> **Data shown**:
▬▬▬▬▬▬

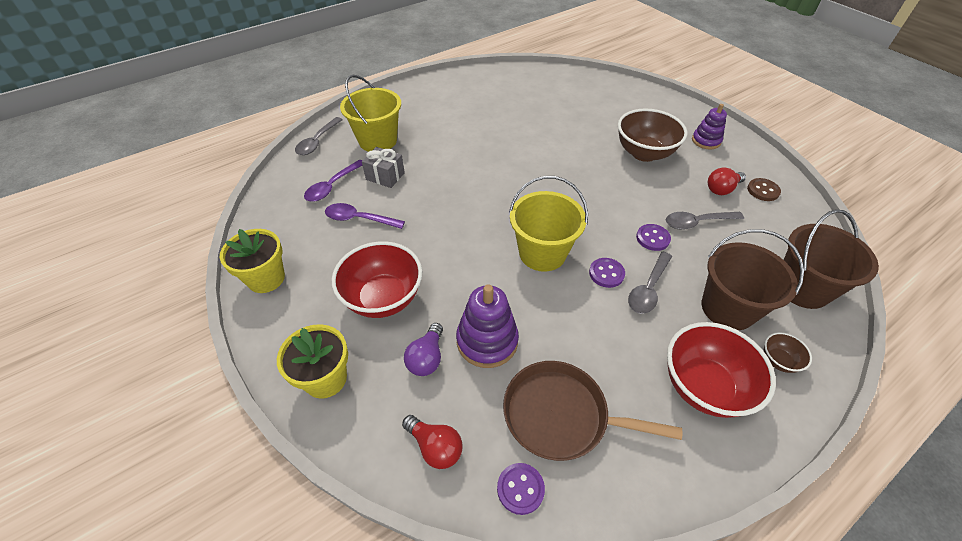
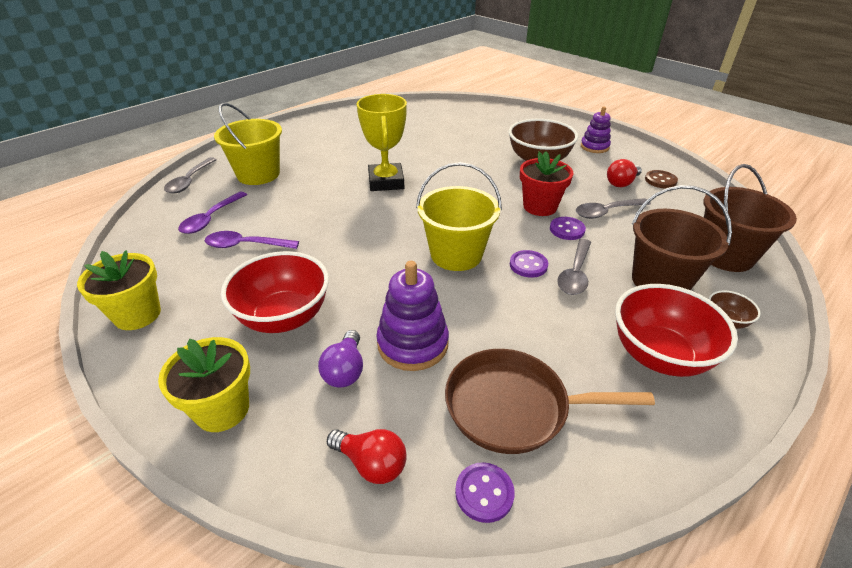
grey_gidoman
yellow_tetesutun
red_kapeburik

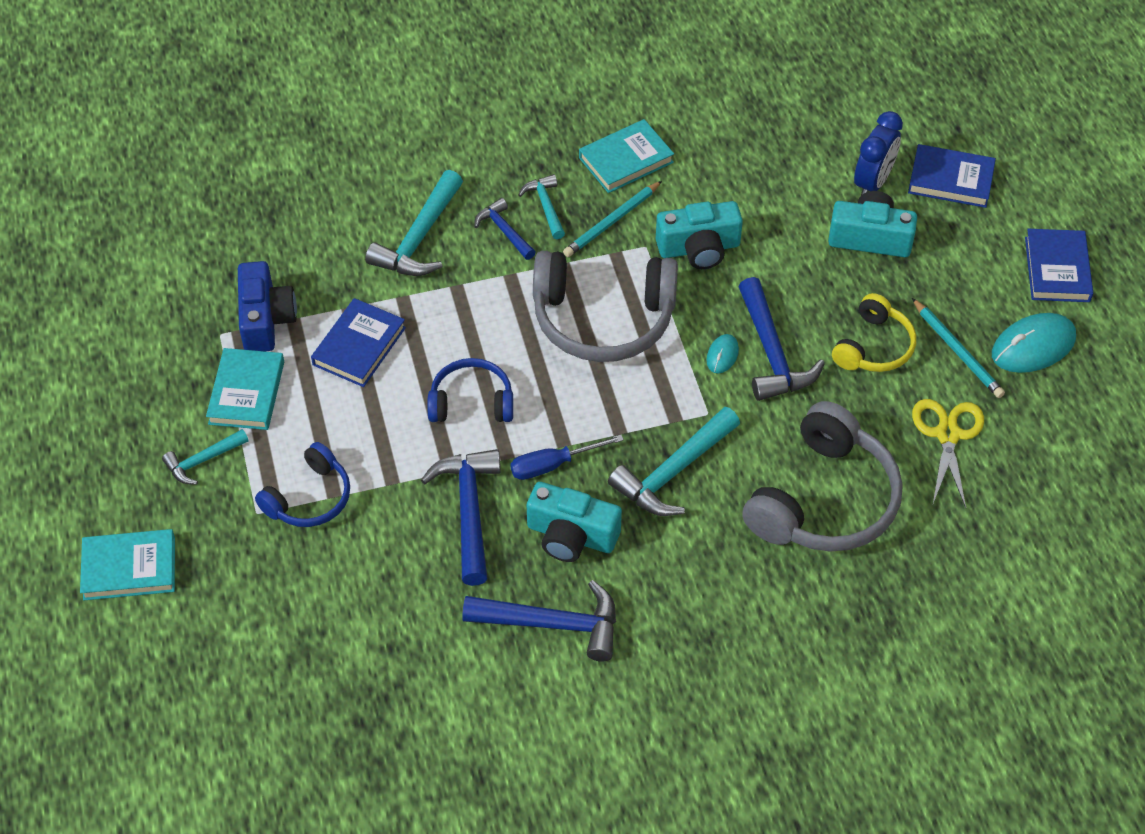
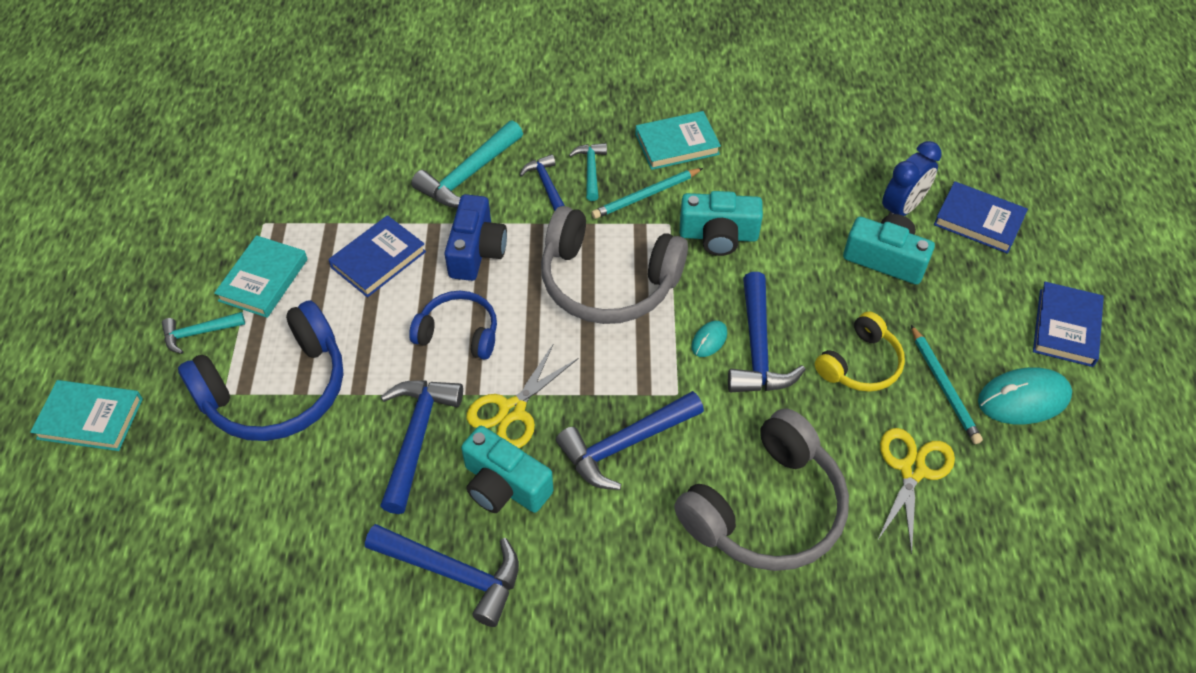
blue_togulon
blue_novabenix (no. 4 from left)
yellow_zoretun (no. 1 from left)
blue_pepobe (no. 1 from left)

▬▬▬▬▬▬

> **Task**:
Please transcribe exactly the lines from the one containing "red_kapeburik" through the final line of the data, including both, and nothing else. Pictures are to be left out.

> **Completed exercise**:
red_kapeburik

blue_togulon
blue_novabenix (no. 4 from left)
yellow_zoretun (no. 1 from left)
blue_pepobe (no. 1 from left)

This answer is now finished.